Begin Material for this task

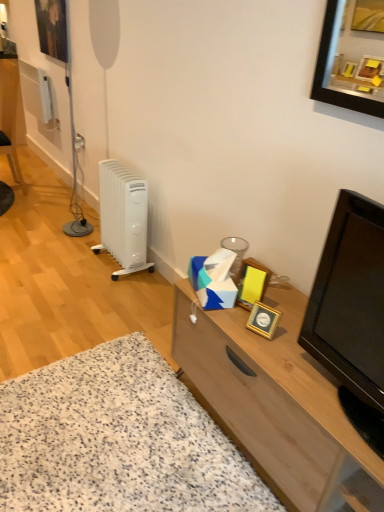
You are a GUI agent. You are given a task and a screenshot of the screen. Output one action in this format:
    pyautogui.click(x=<x>, y=<y>)
    Task: Click on the free space above wooden cabinet at center (from a real-world perspective)
    This screenshot has width=384, height=512.
    Given the screenshot: What is the action you would take?
    pyautogui.click(x=290, y=343)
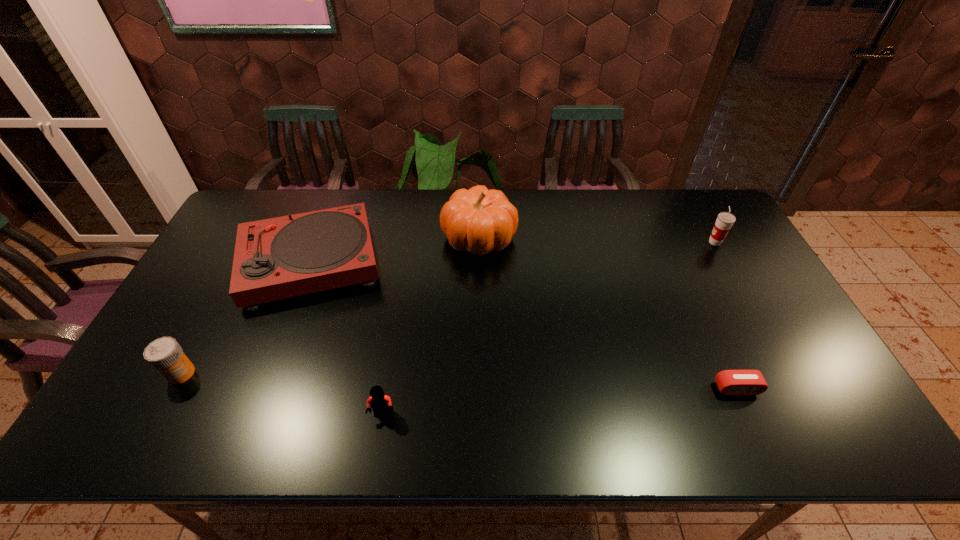
Find the location of `vacant space at the far right corner of the desktop`. vacant space at the far right corner of the desktop is located at coordinates (711, 210).

The height and width of the screenshot is (540, 960). I want to click on vacant point at the near right corner, so click(x=850, y=417).

The height and width of the screenshot is (540, 960). Find the location of `empty space that is in between the medicine and the cup`. empty space that is in between the medicine and the cup is located at coordinates (448, 308).

Identify the location of blank region between the nearest object and the pumpkin. (431, 326).

I want to click on free space that is in between the alarm clock and the tallest object, so point(608,313).

Where is `vacant area between the medicine and the Lego`? The height and width of the screenshot is (540, 960). vacant area between the medicine and the Lego is located at coordinates (282, 394).

I want to click on vacant region between the rightmost object and the alarm clock, so click(x=726, y=315).

Where is `unoccupied area between the cup and the record player`? unoccupied area between the cup and the record player is located at coordinates (513, 252).

Identify the location of vacant area that lies between the fifth shortest object and the shortest object. (726, 315).

Identify the location of free space between the third object from right to left and the medicine. This screenshot has width=960, height=540. (330, 306).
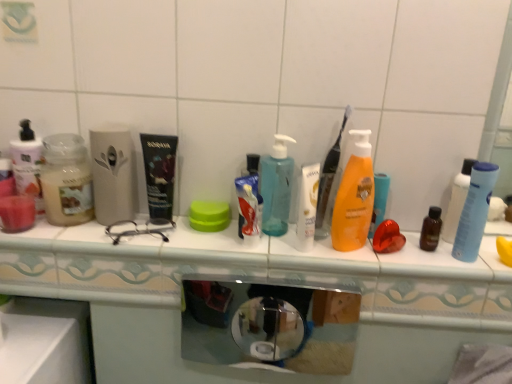
Question: Does white glossy toothpaste at center have a lesser width compared to orange matte lotion at center, the 1th bottle when ordered from right to left?

Choices:
 (A) no
 (B) yes

Answer: (B)

Question: Does white glossy toothpaste at center contain orange matte lotion at center, marked as the third bottle in a left-to-right arrangement?

Choices:
 (A) no
 (B) yes

Answer: (A)

Question: Is white glossy toothpaste at center facing towards orange matte lotion at center, marked as the third bottle in a left-to-right arrangement?

Choices:
 (A) yes
 (B) no

Answer: (B)

Question: From the image's perspective, is white glossy toothpaste at center located beneath orange matte lotion at center, marked as the third bottle in a left-to-right arrangement?

Choices:
 (A) no
 (B) yes

Answer: (B)

Question: Is white glossy toothpaste at center far away from orange matte lotion at center, marked as the third bottle in a left-to-right arrangement?

Choices:
 (A) yes
 (B) no

Answer: (B)

Question: Does white glossy toothpaste at center have a larger size compared to orange matte lotion at center, marked as the third bottle in a left-to-right arrangement?

Choices:
 (A) no
 (B) yes

Answer: (A)

Question: Is orange matte lotion at center, the 1th bottle when ordered from right to left, positioned in front of blue matte bottle at right?

Choices:
 (A) no
 (B) yes

Answer: (B)

Question: Is blue matte bottle at right located within orange matte lotion at center, marked as the third bottle in a left-to-right arrangement?

Choices:
 (A) yes
 (B) no

Answer: (B)

Question: Is there a large distance between orange matte lotion at center, the 1th bottle when ordered from right to left, and blue matte bottle at right?

Choices:
 (A) yes
 (B) no

Answer: (B)

Question: Does orange matte lotion at center, the 1th bottle when ordered from right to left, have a smaller size compared to blue matte bottle at right?

Choices:
 (A) yes
 (B) no

Answer: (B)

Question: Is orange matte lotion at center, marked as the third bottle in a left-to-right arrangement, to the right of blue matte bottle at right from the viewer's perspective?

Choices:
 (A) yes
 (B) no

Answer: (B)

Question: From the image's perspective, is orange matte lotion at center, the 1th bottle when ordered from right to left, on blue matte bottle at right?

Choices:
 (A) no
 (B) yes

Answer: (B)

Question: From the image's perspective, is translucent plastic pump bottle at center, the 2th bottle viewed from the left, under green plastic lid at center?

Choices:
 (A) yes
 (B) no

Answer: (B)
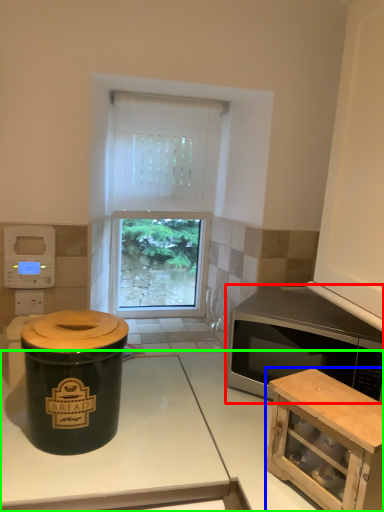
Question: Based on their relative distances, which object is nearer to microwave oven (highlighted by a red box)? Choose from cabinetry (highlighted by a blue box) and countertop (highlighted by a green box).

Choices:
 (A) cabinetry
 (B) countertop

Answer: (A)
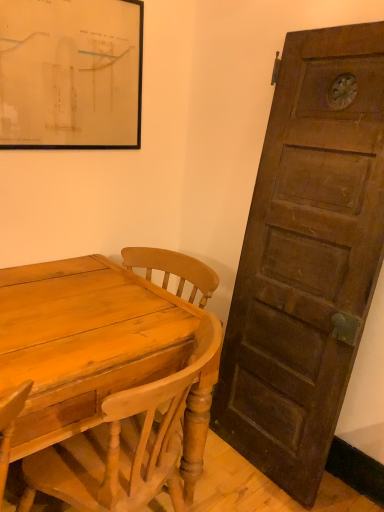
The image size is (384, 512). What do you see at coordinates (135, 442) in the screenshot?
I see `light brown wood chair at center` at bounding box center [135, 442].

Where is `light brown wood chair at center`? Image resolution: width=384 pixels, height=512 pixels. light brown wood chair at center is located at coordinates (135, 442).

Image resolution: width=384 pixels, height=512 pixels. In order to click on light brown wood chair at center in this screenshot , I will do `click(135, 442)`.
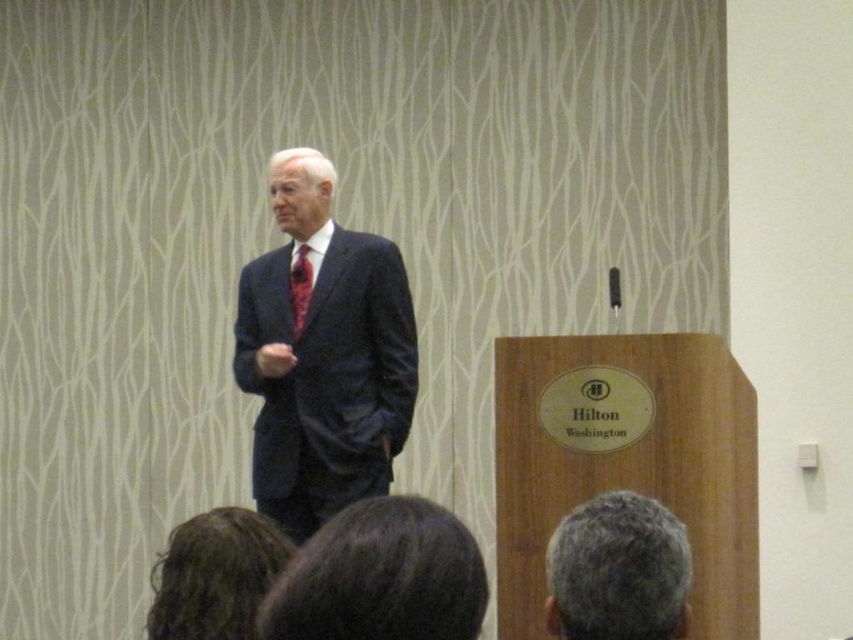
Question: Based on their relative distances, which object is nearer to the dark brown hair at lower left?

Choices:
 (A) dark brown hair at lower center
 (B) shiny red tie at center

Answer: (A)

Question: Is dark blue suit at center smaller than gray hair at lower center?

Choices:
 (A) no
 (B) yes

Answer: (A)

Question: In this image, where is dark blue suit at center located relative to shiny red tie at center?

Choices:
 (A) above
 (B) below

Answer: (B)

Question: Which is farther from the shiny red tie at center?

Choices:
 (A) dark blue suit at center
 (B) gray hair at lower center
 (C) dark brown hair at lower left
 (D) dark brown hair at lower center

Answer: (D)

Question: Is dark brown hair at lower center below gray hair at lower center?

Choices:
 (A) no
 (B) yes

Answer: (A)

Question: Based on their relative distances, which object is farther from the gray hair at lower center?

Choices:
 (A) dark blue suit at center
 (B) shiny red tie at center

Answer: (B)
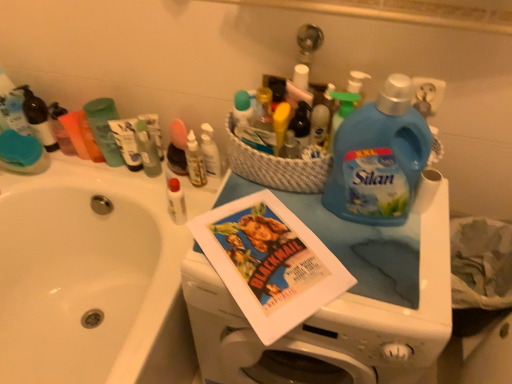
Question: Would you say blue plastic bottle at upper right, the first cleaning product viewed from the right, is inside or outside white paper at right?

Choices:
 (A) inside
 (B) outside

Answer: (B)

Question: Considering their positions, is blue plastic bottle at upper right, the 2th cleaning product positioned from the left, located in front of or behind white paper at right?

Choices:
 (A) front
 (B) behind

Answer: (A)

Question: Based on their relative distances, which object is nearer to the blue plastic spray bottle at upper center, the 2th cleaning product positioned from the right?

Choices:
 (A) matte paper comic book at center
 (B) matte black soap dispenser at upper left, which is the first toiletry in left-to-right order
 (C) blue plastic laundry detergent at upper right
 (D) white paper at right
 (E) translucent plastic bottle at center, the 1th toiletry positioned from the right

Answer: (D)

Question: Which object is positioned closest to the matte black soap dispenser at upper left, the third toiletry viewed from the right?

Choices:
 (A) matte paper comic book at center
 (B) white paper at right
 (C) blue plastic spray bottle at upper center, the 2th cleaning product positioned from the right
 (D) blue plastic laundry detergent at upper right
 (E) blue plastic bottle at upper right, the 2th cleaning product positioned from the left

Answer: (A)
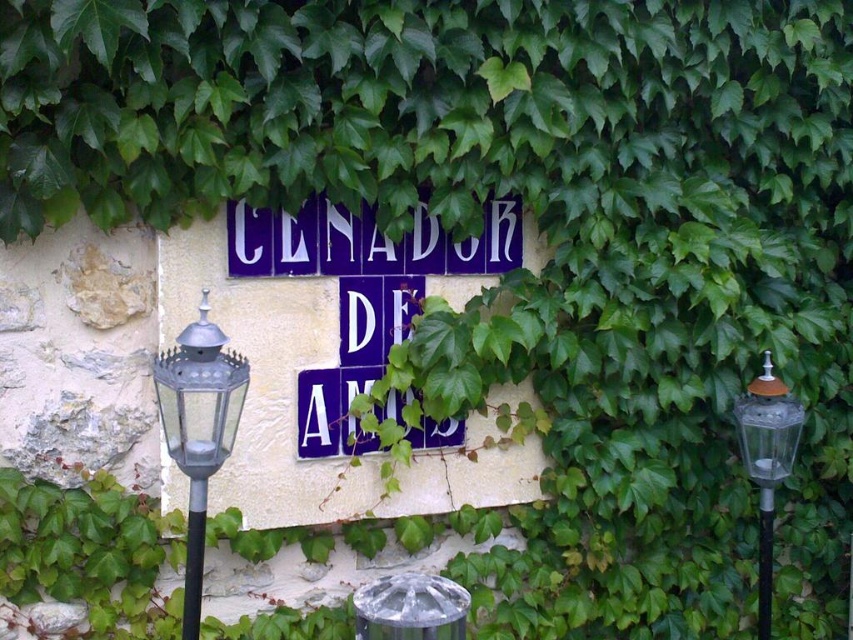
Looking at this image, is black matte pole at left taller than metallic glass pole at right?

In fact, black matte pole at left may be shorter than metallic glass pole at right.

Is black matte pole at left thinner than metallic glass pole at right?

Yes, black matte pole at left is thinner than metallic glass pole at right.

Which is in front, point (194, 636) or point (767, 602)?

Point (194, 636) is in front.

In order to click on black matte pole at left in this screenshot , I will do `click(194, 557)`.

Can you confirm if metallic glass at left is smaller than metallic glass pole at right?

Correct, metallic glass at left occupies less space than metallic glass pole at right.

Where is `metallic glass at left`? The width and height of the screenshot is (853, 640). metallic glass at left is located at coordinates (198, 428).

This screenshot has height=640, width=853. What do you see at coordinates (198, 428) in the screenshot? I see `metallic glass at left` at bounding box center [198, 428].

This screenshot has height=640, width=853. I want to click on metallic glass at left, so click(198, 428).

Is clear glass lamp post at right bigger than black matte pole at left?

Yes, clear glass lamp post at right is bigger than black matte pole at left.

Who is more distant from viewer, (769,532) or (190,531)?

The point (769,532) is behind.

Locate an element on the screen. clear glass lamp post at right is located at coordinates pos(767,461).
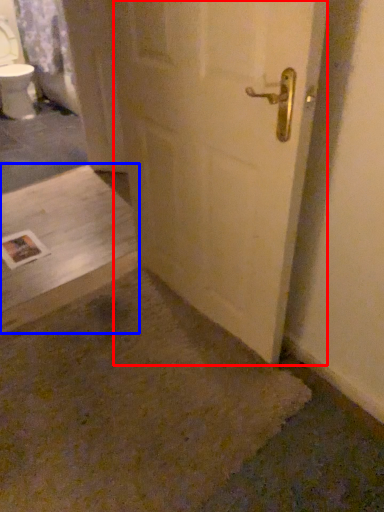
Question: Which object appears closest to the camera in this image, door (highlighted by a red box) or concrete (highlighted by a blue box)?

Choices:
 (A) door
 (B) concrete

Answer: (A)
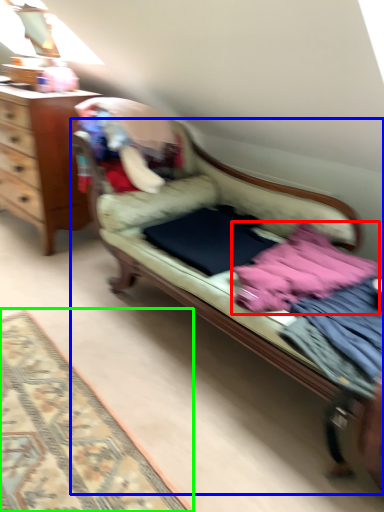
Question: Estimate the real-world distances between objects in this image. Which object is farther from baby clothe (highlighted by a red box), studio couch (highlighted by a blue box) or mat (highlighted by a green box)?

Choices:
 (A) studio couch
 (B) mat

Answer: (B)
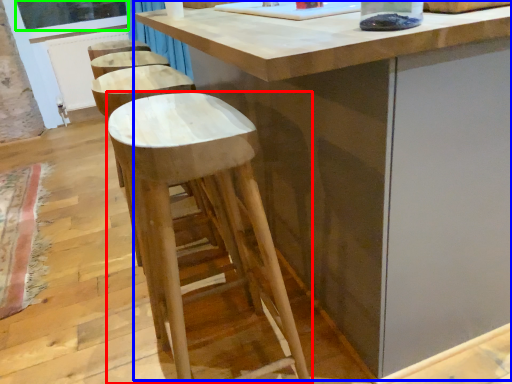
Question: Considering the real-world distances, which object is closest to stool (highlighted by a red box)? table (highlighted by a blue box) or window screen (highlighted by a green box).

Choices:
 (A) table
 (B) window screen

Answer: (A)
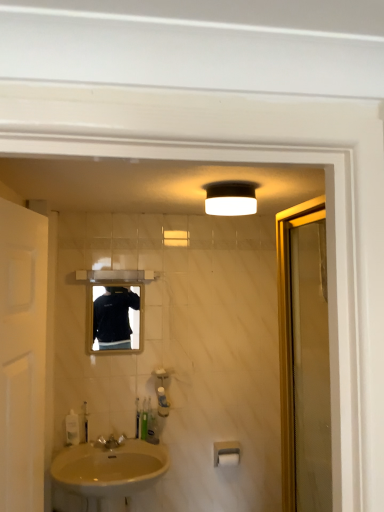
What are the coordinates of `free point in front of clear plastic bottle at lower left, the 1th toiletry when ordered from left to right` in the screenshot? It's located at [x=64, y=449].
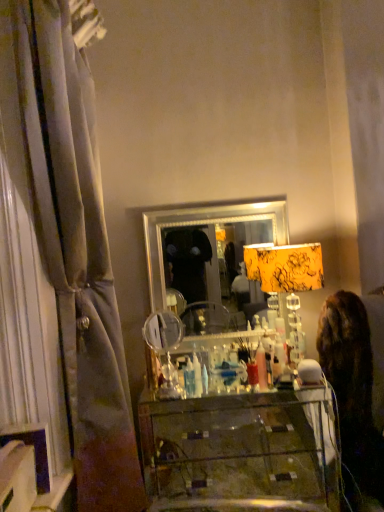
Question: Considering the relative sizes of yellow floral fabric lampshade at center and silver/metallic mirror at center in the image provided, is yellow floral fabric lampshade at center bigger than silver/metallic mirror at center?

Choices:
 (A) no
 (B) yes

Answer: (B)

Question: Can you confirm if yellow floral fabric lampshade at center is positioned to the left of silver/metallic mirror at center?

Choices:
 (A) yes
 (B) no

Answer: (B)

Question: Is yellow floral fabric lampshade at center positioned with its back to silver/metallic mirror at center?

Choices:
 (A) no
 (B) yes

Answer: (B)

Question: Can you confirm if yellow floral fabric lampshade at center is taller than silver/metallic mirror at center?

Choices:
 (A) no
 (B) yes

Answer: (A)

Question: Does yellow floral fabric lampshade at center have a lesser height compared to silver/metallic mirror at center?

Choices:
 (A) yes
 (B) no

Answer: (A)

Question: Looking at the image, does dark brown fur at right seem bigger or smaller compared to silky gray curtain at left?

Choices:
 (A) small
 (B) big

Answer: (A)

Question: Is point (347, 461) positioned closer to the camera than point (82, 86)?

Choices:
 (A) farther
 (B) closer

Answer: (A)

Question: Is dark brown fur at right wider or thinner than silky gray curtain at left?

Choices:
 (A) wide
 (B) thin

Answer: (B)

Question: From the image's perspective, is dark brown fur at right positioned above or below silky gray curtain at left?

Choices:
 (A) below
 (B) above

Answer: (A)

Question: From a real-world perspective, is silky gray curtain at left above or below silver/metallic mirror at center?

End Material for this task

## What you need to do:
From the records above, copy every line that contains the word "concrete". Letter case matters.

## Answer to the task:
Question: Which object appears closest to the camera in this image, door (highlighted by a red box) or concrete (highlighted by a blue box)?
 (B) concrete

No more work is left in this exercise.